### Your task
The answer must be an exact copy of the records, with no pictures in it.

### Extracted records

# # # #

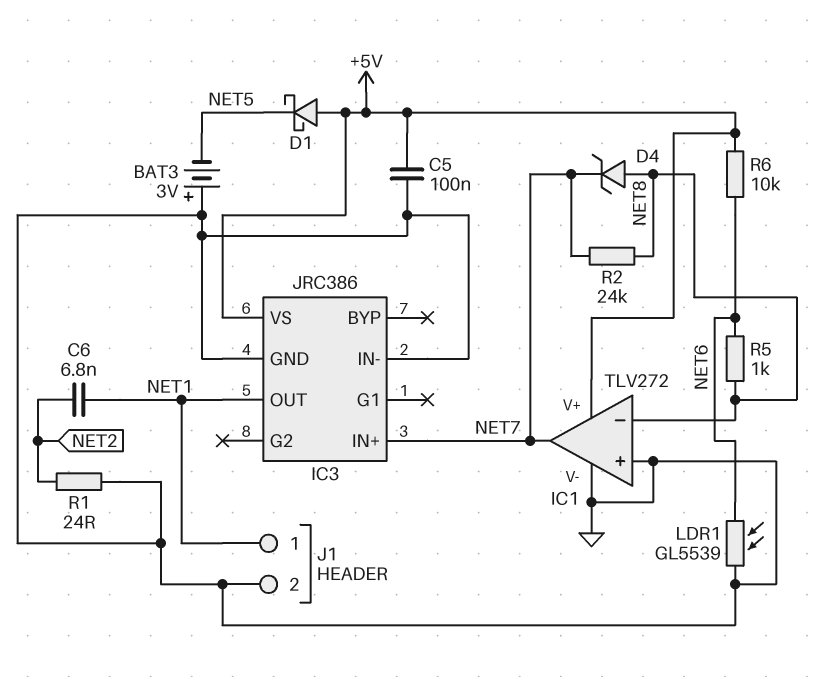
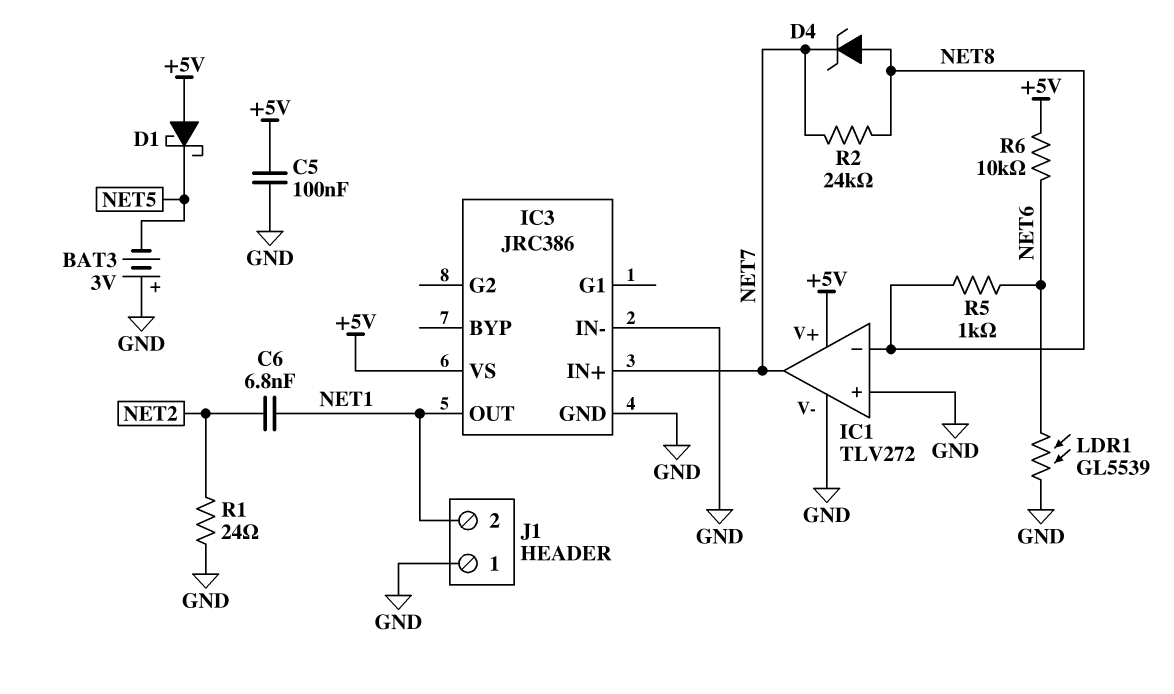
J1 pin 1: NET1 -> GND
J1 pin 2: GND -> NET1

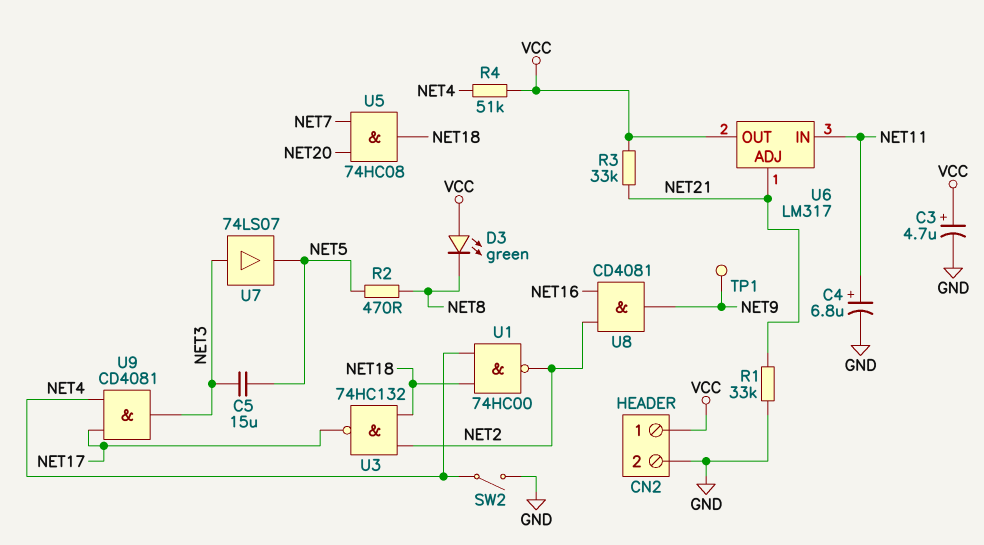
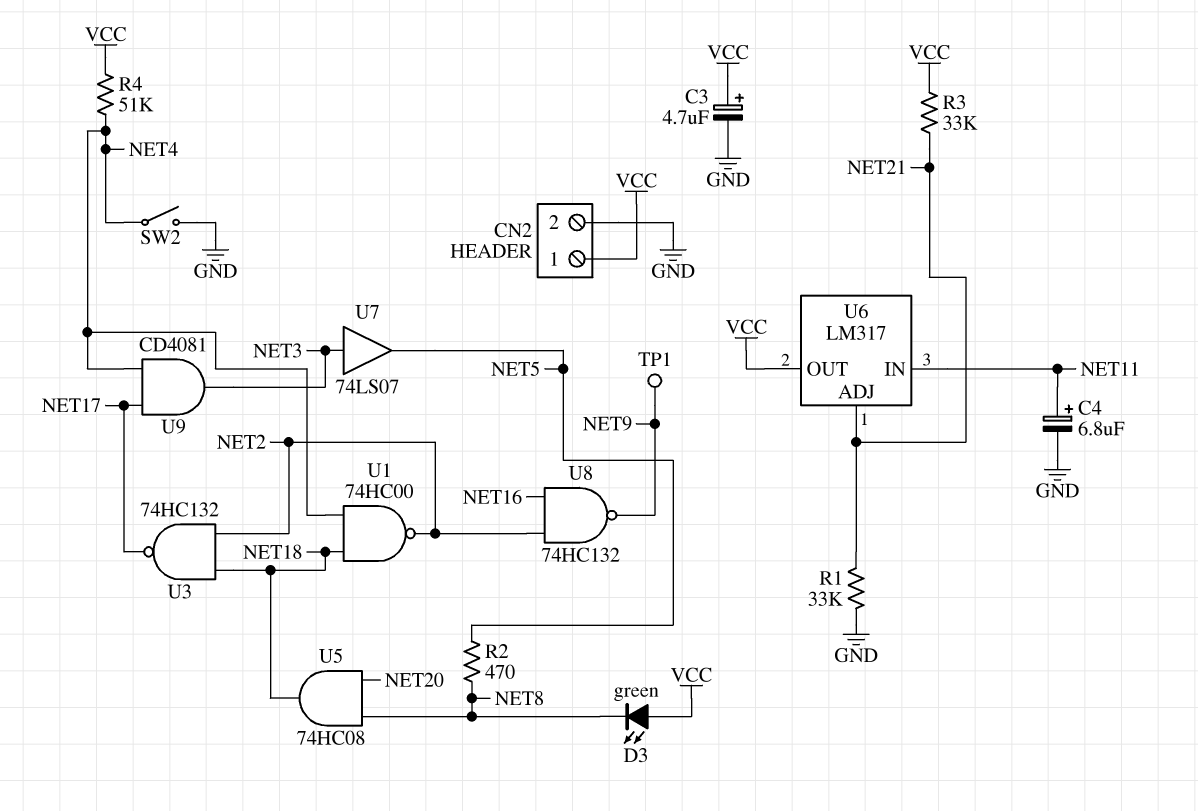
C5: 15uF (NET3, NET5) -> none
U5: AND 74HC08 (in NET7, in NET20, out NET18) -> AND 74HC08 (in NET8, in NET20, out NET18)
U8: AND CD4081 (in NET2, in NET16, out NET9) -> NAND 74HC132 (in NET2, in NET16, out NET9)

# # # #

### Task result
J1 pin 1: NET1 -> GND
J1 pin 2: GND -> NET1

C5: 15uF (NET3, NET5) -> none
U5: AND 74HC08 (in NET7, in NET20, out NET18) -> AND 74HC08 (in NET8, in NET20, out NET18)
U8: AND CD4081 (in NET2, in NET16, out NET9) -> NAND 74HC132 (in NET2, in NET16, out NET9)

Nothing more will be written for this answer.